═════ Recorded data ═════

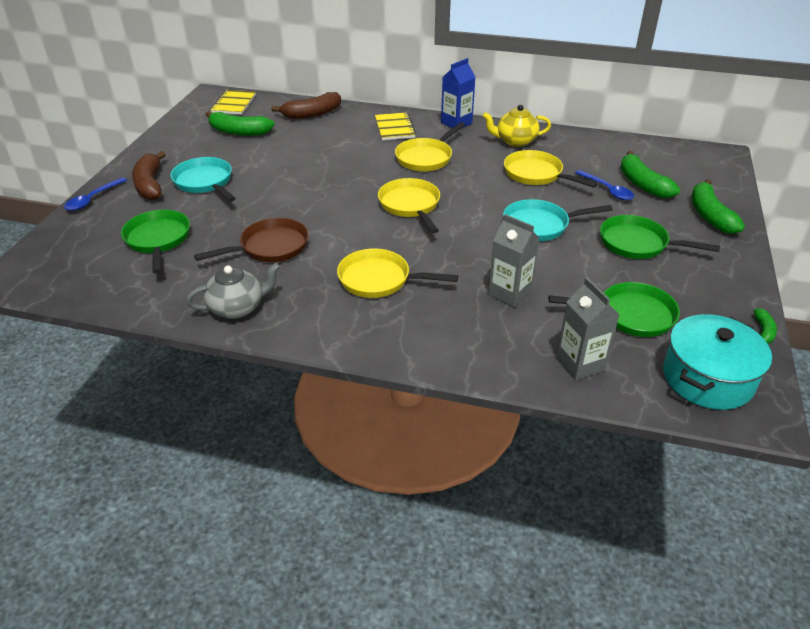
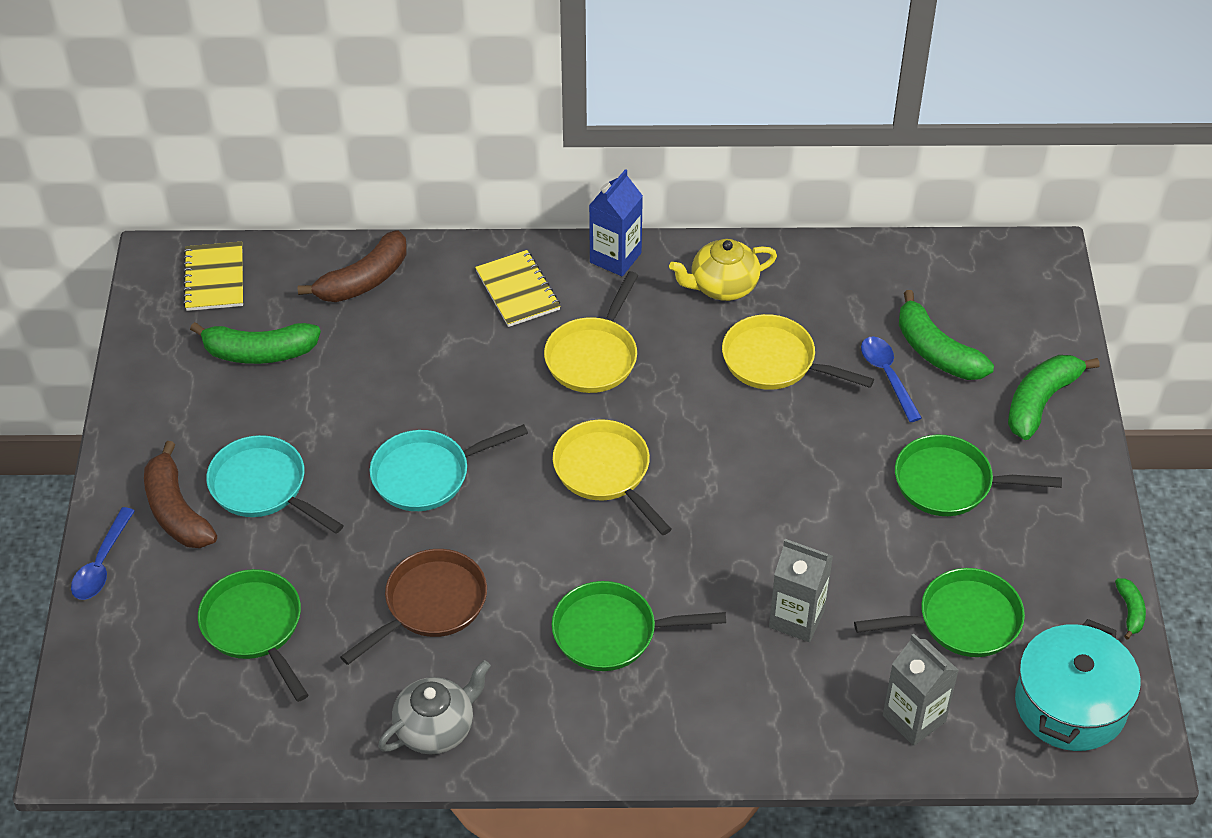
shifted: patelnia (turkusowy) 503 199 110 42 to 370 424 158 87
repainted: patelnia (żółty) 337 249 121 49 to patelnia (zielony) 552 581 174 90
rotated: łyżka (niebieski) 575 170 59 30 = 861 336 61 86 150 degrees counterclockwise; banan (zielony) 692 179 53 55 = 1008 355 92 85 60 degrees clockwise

═════

• [Work task]:
Please output the listing above in full, exactly as given, without its images.

• [Output for this exercise]:
shifted: patelnia (turkusowy) 503 199 110 42 to 370 424 158 87
repainted: patelnia (żółty) 337 249 121 49 to patelnia (zielony) 552 581 174 90
rotated: łyżka (niebieski) 575 170 59 30 = 861 336 61 86 150 degrees counterclockwise; banan (zielony) 692 179 53 55 = 1008 355 92 85 60 degrees clockwise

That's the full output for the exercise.